* _WHAT YOU HAVE TO DO_
Show each line of the material below that contains the string "tuplet", reproducing every such line in full. Treat the match as case-sensitive.
--- start of DATA SUPPLIED ---
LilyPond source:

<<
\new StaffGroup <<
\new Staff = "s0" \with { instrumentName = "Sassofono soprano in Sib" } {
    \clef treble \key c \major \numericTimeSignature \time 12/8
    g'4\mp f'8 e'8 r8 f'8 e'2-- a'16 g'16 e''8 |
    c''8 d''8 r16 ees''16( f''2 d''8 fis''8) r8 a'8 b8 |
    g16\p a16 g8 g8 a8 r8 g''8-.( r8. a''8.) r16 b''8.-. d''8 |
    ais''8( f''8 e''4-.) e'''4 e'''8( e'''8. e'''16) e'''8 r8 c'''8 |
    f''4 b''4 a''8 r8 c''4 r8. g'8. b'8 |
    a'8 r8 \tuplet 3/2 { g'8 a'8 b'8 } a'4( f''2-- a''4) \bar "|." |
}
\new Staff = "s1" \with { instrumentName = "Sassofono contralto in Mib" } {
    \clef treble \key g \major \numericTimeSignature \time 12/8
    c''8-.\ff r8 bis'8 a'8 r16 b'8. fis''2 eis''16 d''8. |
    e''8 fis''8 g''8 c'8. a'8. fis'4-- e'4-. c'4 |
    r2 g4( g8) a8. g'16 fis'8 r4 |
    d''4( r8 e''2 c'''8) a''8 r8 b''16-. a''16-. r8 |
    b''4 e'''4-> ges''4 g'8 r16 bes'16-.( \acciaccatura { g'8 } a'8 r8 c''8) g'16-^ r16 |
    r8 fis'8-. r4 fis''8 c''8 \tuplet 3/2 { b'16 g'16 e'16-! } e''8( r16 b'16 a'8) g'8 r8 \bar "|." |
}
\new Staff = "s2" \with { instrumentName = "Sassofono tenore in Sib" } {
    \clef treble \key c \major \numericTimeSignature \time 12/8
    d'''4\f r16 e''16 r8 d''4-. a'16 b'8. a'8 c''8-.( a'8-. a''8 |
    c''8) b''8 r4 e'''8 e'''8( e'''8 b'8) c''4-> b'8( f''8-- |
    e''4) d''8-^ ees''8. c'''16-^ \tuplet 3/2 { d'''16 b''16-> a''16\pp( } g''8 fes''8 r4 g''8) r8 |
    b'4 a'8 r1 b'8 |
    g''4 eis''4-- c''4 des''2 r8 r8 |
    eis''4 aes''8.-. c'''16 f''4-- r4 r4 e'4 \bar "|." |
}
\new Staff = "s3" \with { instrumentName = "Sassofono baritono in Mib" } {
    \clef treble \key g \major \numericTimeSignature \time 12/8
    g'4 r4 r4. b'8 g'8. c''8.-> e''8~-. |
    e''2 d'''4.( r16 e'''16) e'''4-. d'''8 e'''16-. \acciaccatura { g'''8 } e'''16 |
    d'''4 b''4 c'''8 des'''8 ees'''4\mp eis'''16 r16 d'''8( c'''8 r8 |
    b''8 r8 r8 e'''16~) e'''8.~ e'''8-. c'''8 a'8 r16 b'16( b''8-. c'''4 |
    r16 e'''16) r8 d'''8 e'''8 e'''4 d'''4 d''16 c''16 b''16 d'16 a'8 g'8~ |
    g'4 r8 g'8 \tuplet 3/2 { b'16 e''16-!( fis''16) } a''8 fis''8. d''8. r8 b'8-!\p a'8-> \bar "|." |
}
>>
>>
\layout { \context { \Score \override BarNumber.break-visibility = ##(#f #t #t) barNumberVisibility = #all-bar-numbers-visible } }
--- end of DATA SUPPLIED ---
* _RESPONSE TO THE TASK_
    a'8 r8 \tuplet 3/2 { g'8 a'8 b'8 } a'4( f''2-- a''4) \bar "|." |
    r8 fis'8-. r4 fis''8 c''8 \tuplet 3/2 { b'16 g'16 e'16-! } e''8( r16 b'16 a'8) g'8 r8 \bar "|." |
    e''4) d''8-^ ees''8. c'''16-^ \tuplet 3/2 { d'''16 b''16-> a''16\pp( } g''8 fes''8 r4 g''8) r8 |
    g'4 r8 g'8 \tuplet 3/2 { b'16 e''16-!( fis''16) } a''8 fis''8. d''8. r8 b'8-!\p a'8-> \bar "|." |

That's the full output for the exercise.